## Task details
Every line from the line containing "(149, 309) = (338, 607): yellow" through the final line of the data is to be printed exactly; no other line is to appear.

- Opening Delimiter -

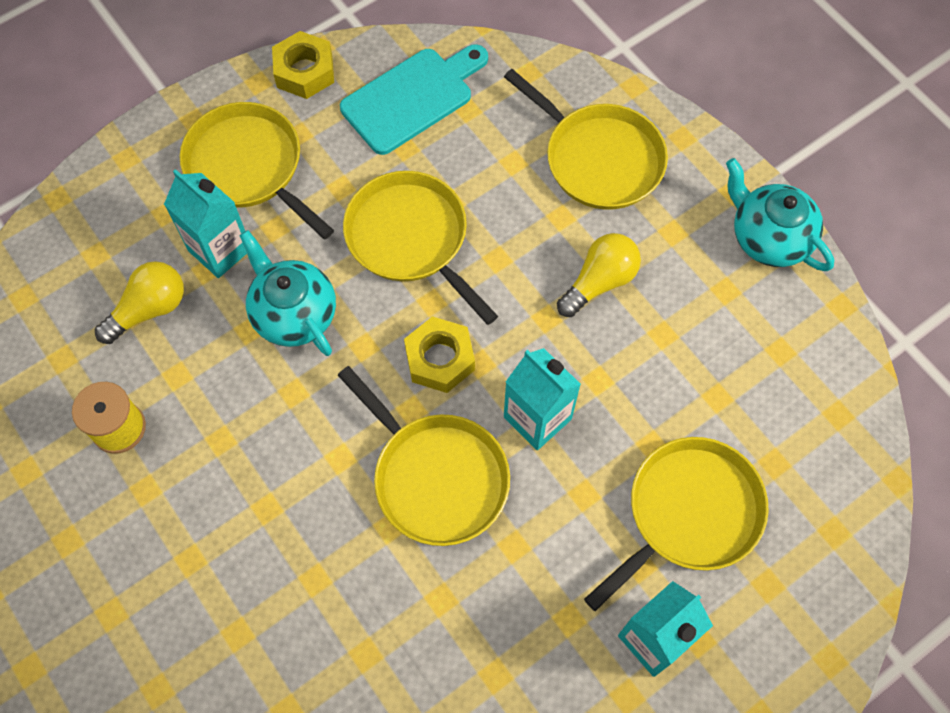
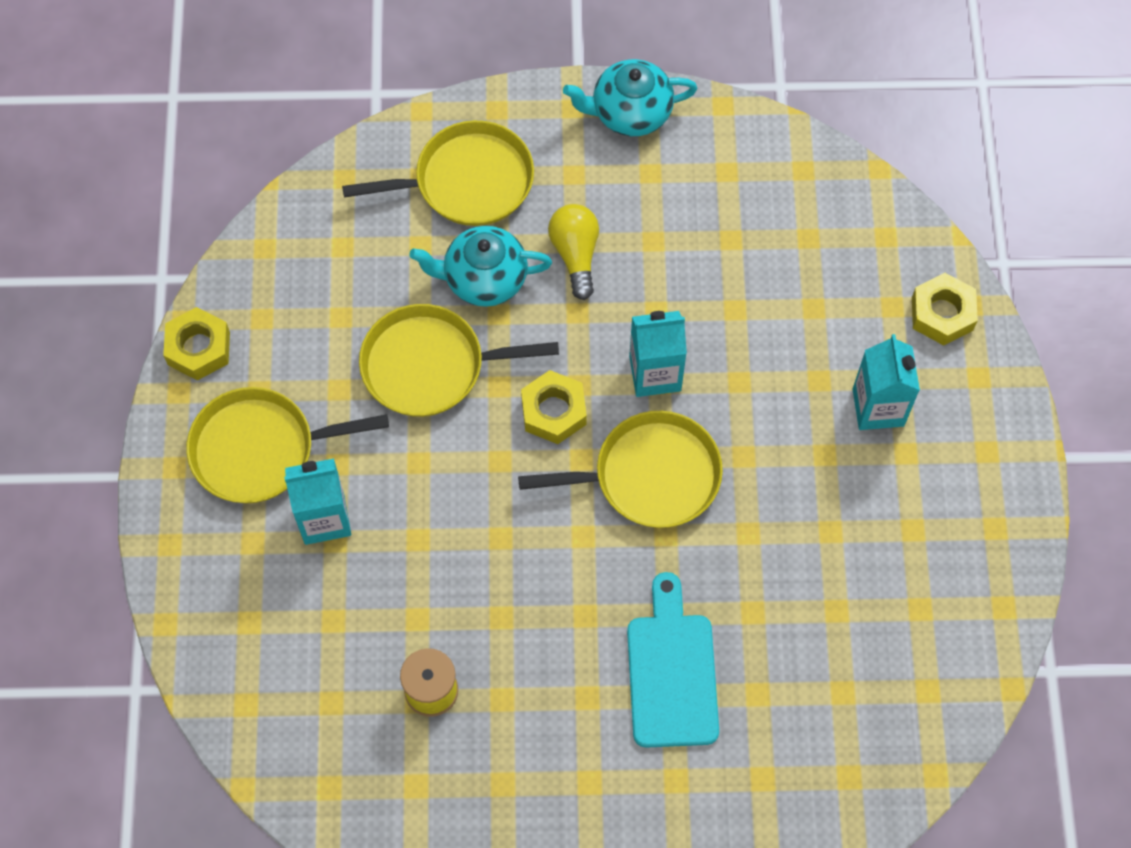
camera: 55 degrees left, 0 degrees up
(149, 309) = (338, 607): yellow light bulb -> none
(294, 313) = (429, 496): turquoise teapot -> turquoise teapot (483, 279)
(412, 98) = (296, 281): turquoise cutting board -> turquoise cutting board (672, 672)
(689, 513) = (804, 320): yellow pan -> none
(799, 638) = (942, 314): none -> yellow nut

- Closing Delimiter -

## Solution
(149, 309) = (338, 607): yellow light bulb -> none
(294, 313) = (429, 496): turquoise teapot -> turquoise teapot (483, 279)
(412, 98) = (296, 281): turquoise cutting board -> turquoise cutting board (672, 672)
(689, 513) = (804, 320): yellow pan -> none
(799, 638) = (942, 314): none -> yellow nut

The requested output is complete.